══ INPUT DATA ══

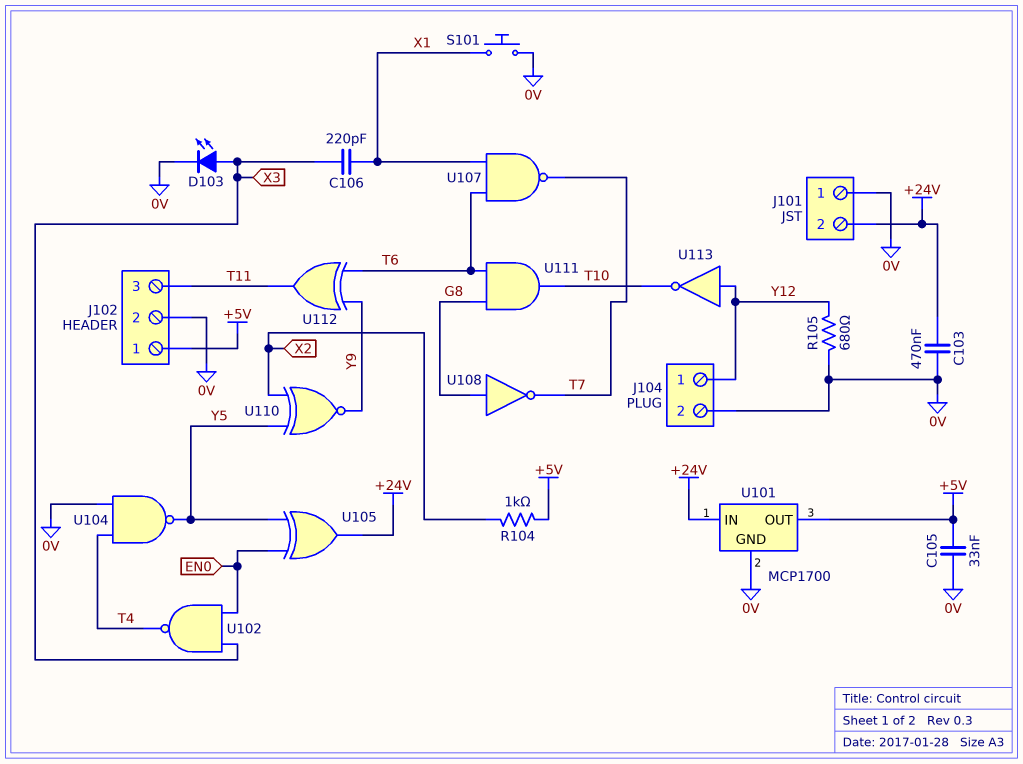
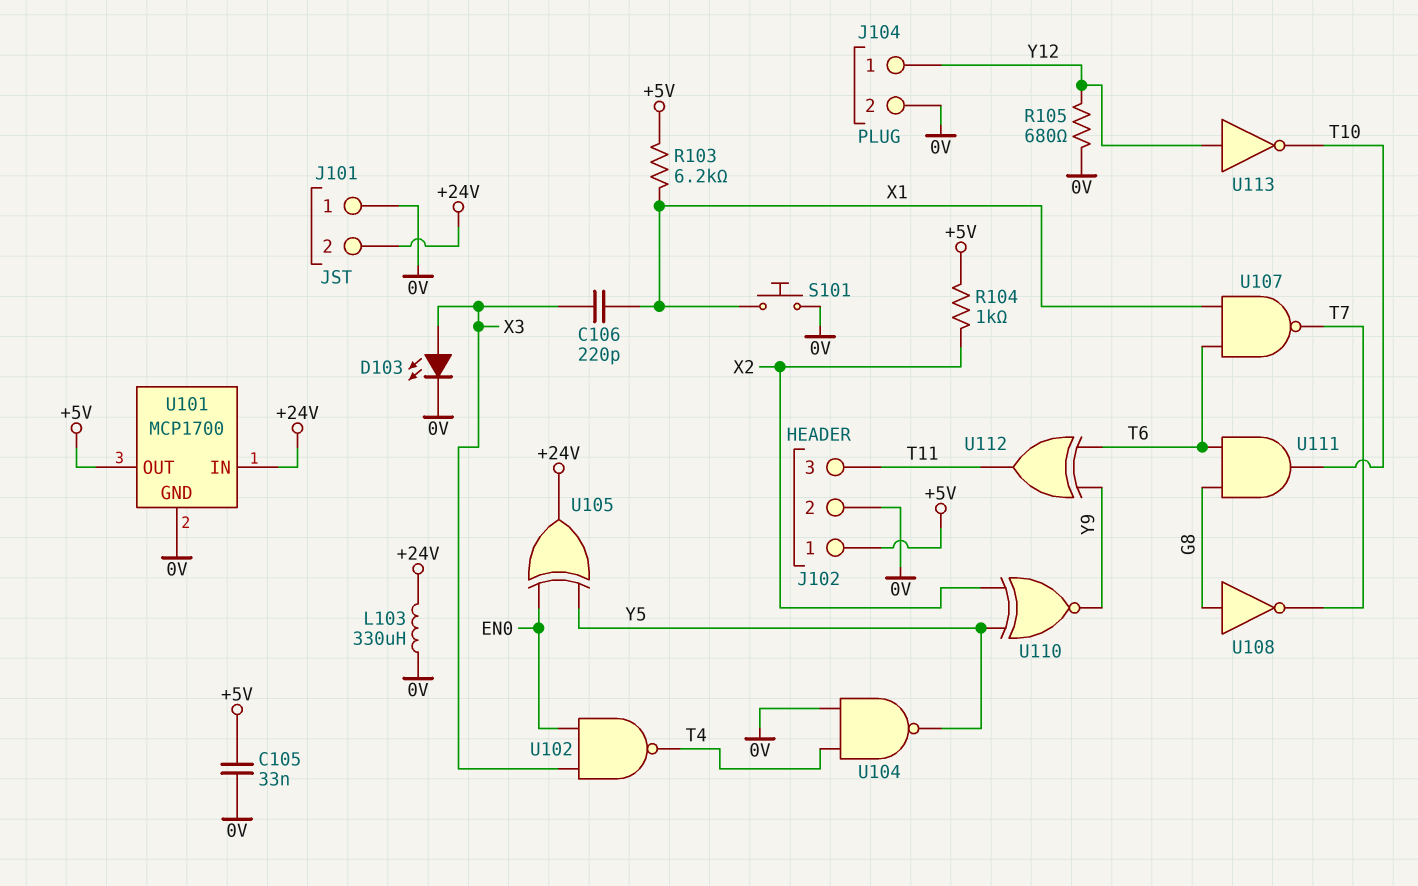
C103: 470nF (+24V, 0V) -> none
L103: none -> 330uH (+24V, 0V)
R103: none -> 6.2k (+5V, X1)

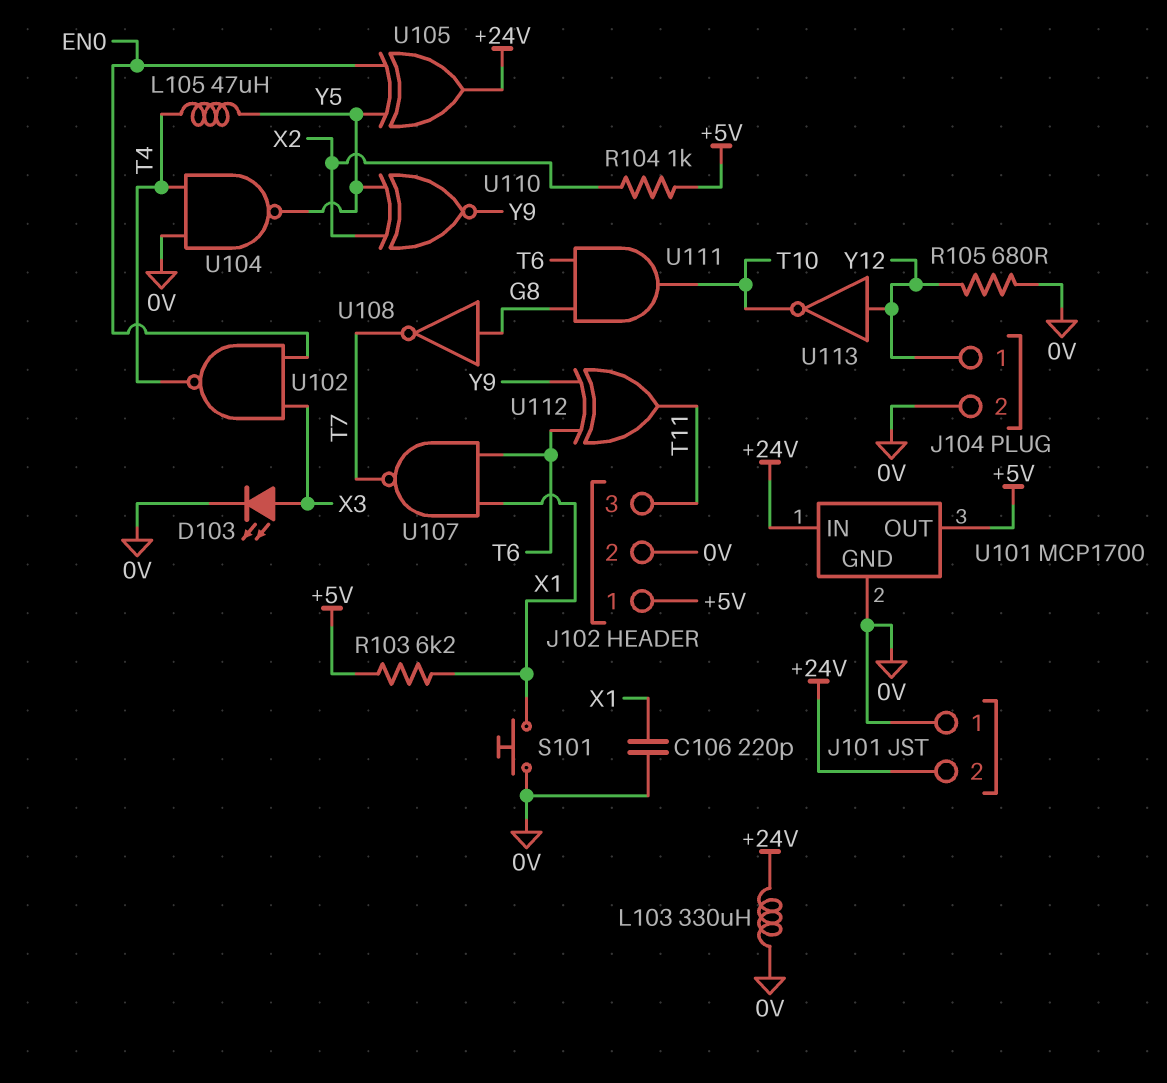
C105: 33nF (+5V, 0V) -> none
C106: 220pF (X1, X3) -> 220pF (0V, X1)
L105: none -> 47uH (T4, Y5)

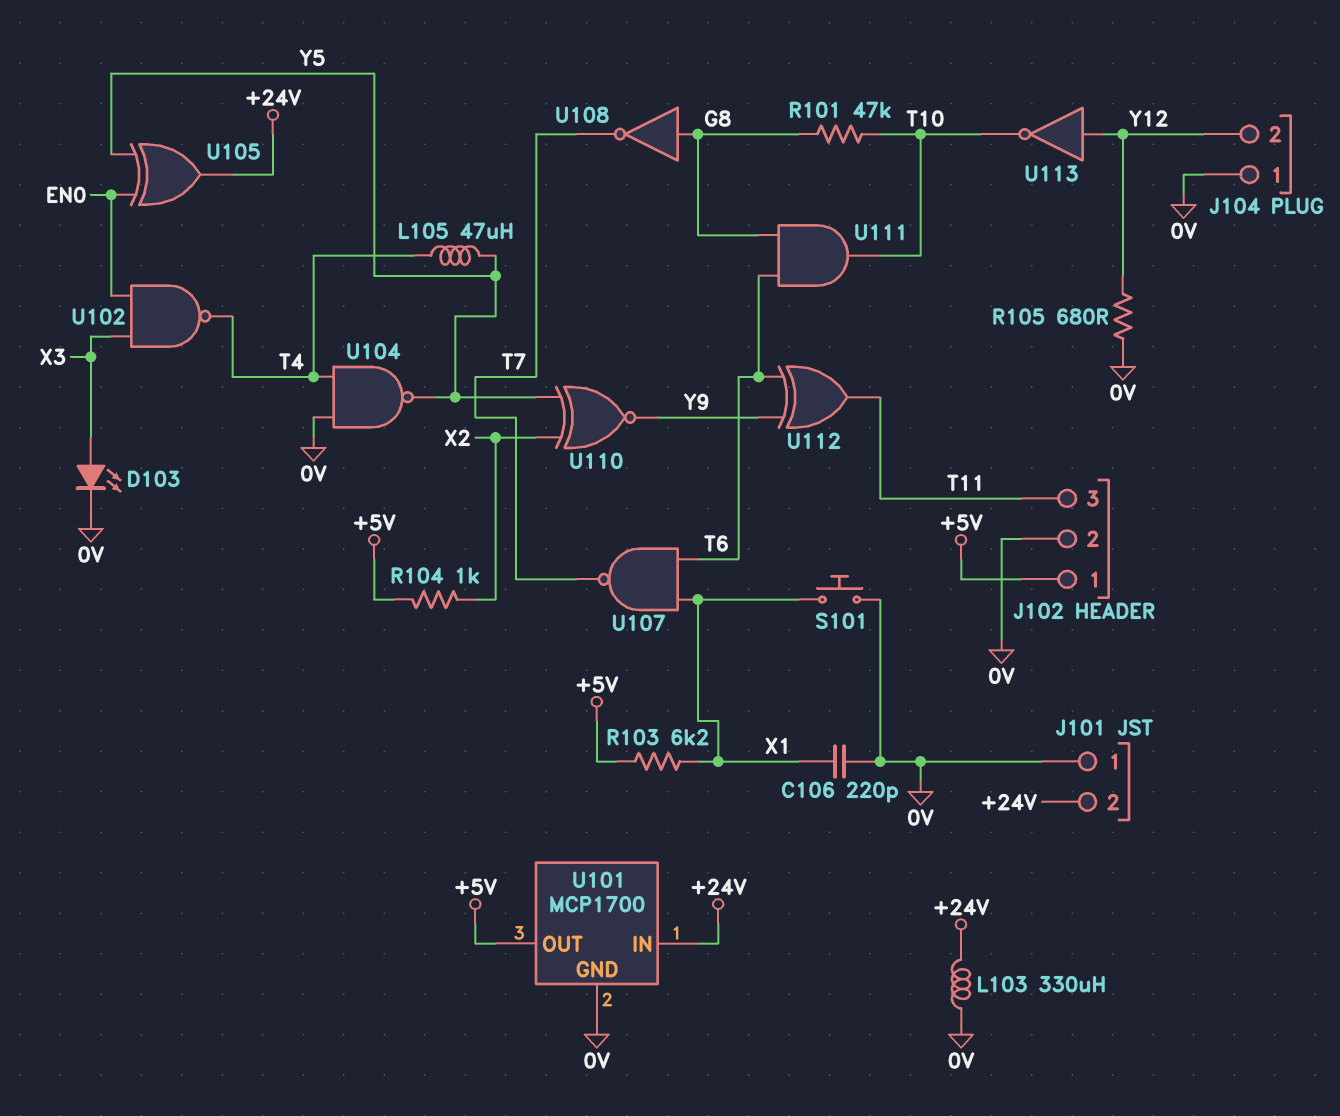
J104 pin 1: Y12 -> 0V
J104 pin 2: 0V -> Y12
R101: none -> 47k (G8, T10)

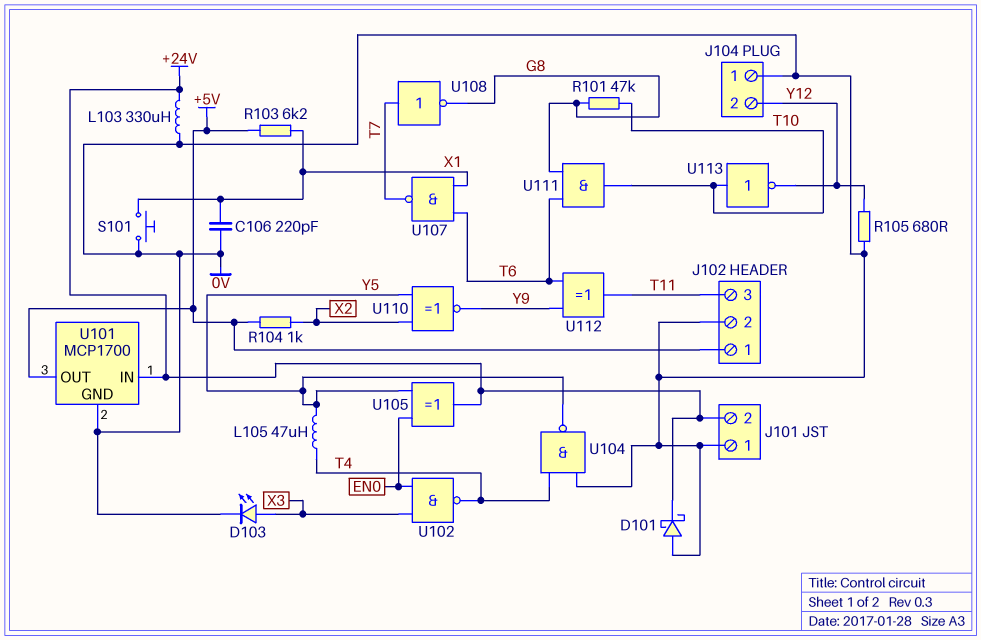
D101: none -> schottky (A 0V, K +24V)
U108: NOT (in G8, out T7) -> NOT (in T7, out G8)
U113: NOT (in Y12, out T10) -> NOT (in T10, out Y12)

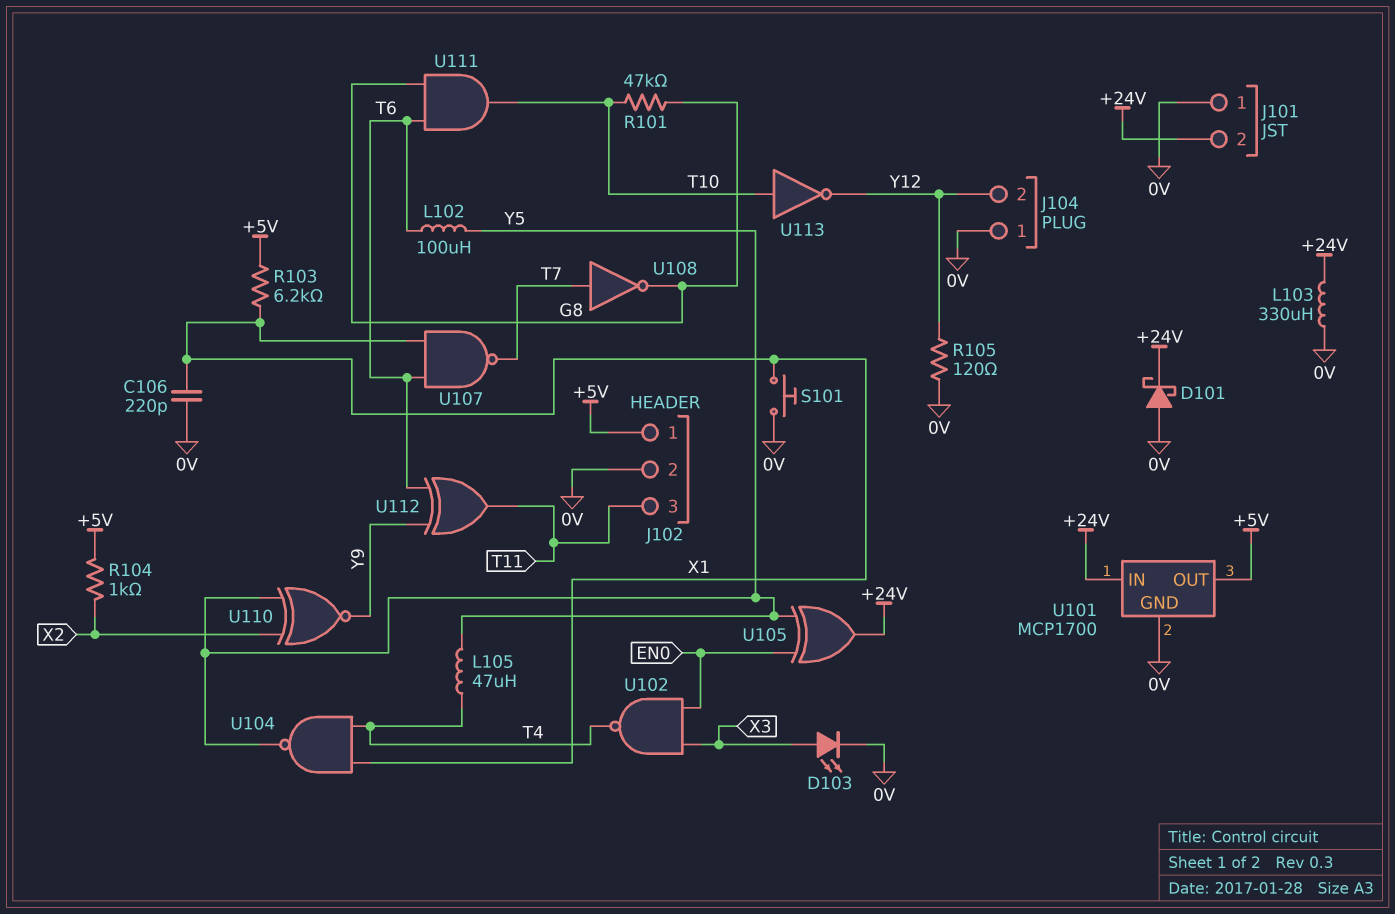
L102: none -> 100uH (T6, Y5)
R105: 680 (0V, Y12) -> 120 (0V, Y12)
U104: NAND (in 0V, in T4, out Y5) -> NAND (in T4, in X1, out Y5)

═══

» ASSIGNMENT
Your copy should hold exactly the lines from the line containing "L105: none -> 47uH (T4, Y5)" through the last line of the listing above, both included, and no pictures.

» RESULT OF THIS TASK
L105: none -> 47uH (T4, Y5)

J104 pin 1: Y12 -> 0V
J104 pin 2: 0V -> Y12
R101: none -> 47k (G8, T10)

D101: none -> schottky (A 0V, K +24V)
U108: NOT (in G8, out T7) -> NOT (in T7, out G8)
U113: NOT (in Y12, out T10) -> NOT (in T10, out Y12)

L102: none -> 100uH (T6, Y5)
R105: 680 (0V, Y12) -> 120 (0V, Y12)
U104: NAND (in 0V, in T4, out Y5) -> NAND (in T4, in X1, out Y5)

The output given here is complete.